▶ [Problem to solve]: Exactly the lines from the one containing "brown house [473,285,574,381]" to the last line of the records, inclusive, are to be transcribed; include no others.

▶ [Data shown]:
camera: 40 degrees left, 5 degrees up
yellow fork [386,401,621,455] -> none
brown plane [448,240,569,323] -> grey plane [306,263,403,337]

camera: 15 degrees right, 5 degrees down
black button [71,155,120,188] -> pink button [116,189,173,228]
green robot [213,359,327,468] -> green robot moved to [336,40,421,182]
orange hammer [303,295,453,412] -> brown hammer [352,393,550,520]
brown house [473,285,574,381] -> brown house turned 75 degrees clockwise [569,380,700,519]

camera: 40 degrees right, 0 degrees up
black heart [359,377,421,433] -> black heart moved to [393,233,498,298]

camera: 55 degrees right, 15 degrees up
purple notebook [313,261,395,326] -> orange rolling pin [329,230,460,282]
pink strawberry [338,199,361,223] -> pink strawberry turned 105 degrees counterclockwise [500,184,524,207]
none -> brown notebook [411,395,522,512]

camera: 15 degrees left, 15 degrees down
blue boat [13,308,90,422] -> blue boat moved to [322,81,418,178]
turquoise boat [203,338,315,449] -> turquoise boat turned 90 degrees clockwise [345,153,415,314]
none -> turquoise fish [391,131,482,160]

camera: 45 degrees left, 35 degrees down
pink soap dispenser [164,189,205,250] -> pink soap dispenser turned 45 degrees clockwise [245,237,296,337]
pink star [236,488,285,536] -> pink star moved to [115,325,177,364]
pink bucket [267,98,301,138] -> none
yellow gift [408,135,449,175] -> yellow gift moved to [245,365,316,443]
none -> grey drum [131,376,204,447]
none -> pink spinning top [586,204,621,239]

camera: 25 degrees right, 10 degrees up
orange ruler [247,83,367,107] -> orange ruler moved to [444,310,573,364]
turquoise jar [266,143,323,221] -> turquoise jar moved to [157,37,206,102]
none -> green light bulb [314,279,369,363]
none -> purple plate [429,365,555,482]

▶ [Response to this exercise]:
brown house [473,285,574,381] -> brown house turned 75 degrees clockwise [569,380,700,519]

camera: 40 degrees right, 0 degrees up
black heart [359,377,421,433] -> black heart moved to [393,233,498,298]

camera: 55 degrees right, 15 degrees up
purple notebook [313,261,395,326] -> orange rolling pin [329,230,460,282]
pink strawberry [338,199,361,223] -> pink strawberry turned 105 degrees counterclockwise [500,184,524,207]
none -> brown notebook [411,395,522,512]

camera: 15 degrees left, 15 degrees down
blue boat [13,308,90,422] -> blue boat moved to [322,81,418,178]
turquoise boat [203,338,315,449] -> turquoise boat turned 90 degrees clockwise [345,153,415,314]
none -> turquoise fish [391,131,482,160]

camera: 45 degrees left, 35 degrees down
pink soap dispenser [164,189,205,250] -> pink soap dispenser turned 45 degrees clockwise [245,237,296,337]
pink star [236,488,285,536] -> pink star moved to [115,325,177,364]
pink bucket [267,98,301,138] -> none
yellow gift [408,135,449,175] -> yellow gift moved to [245,365,316,443]
none -> grey drum [131,376,204,447]
none -> pink spinning top [586,204,621,239]

camera: 25 degrees right, 10 degrees up
orange ruler [247,83,367,107] -> orange ruler moved to [444,310,573,364]
turquoise jar [266,143,323,221] -> turquoise jar moved to [157,37,206,102]
none -> green light bulb [314,279,369,363]
none -> purple plate [429,365,555,482]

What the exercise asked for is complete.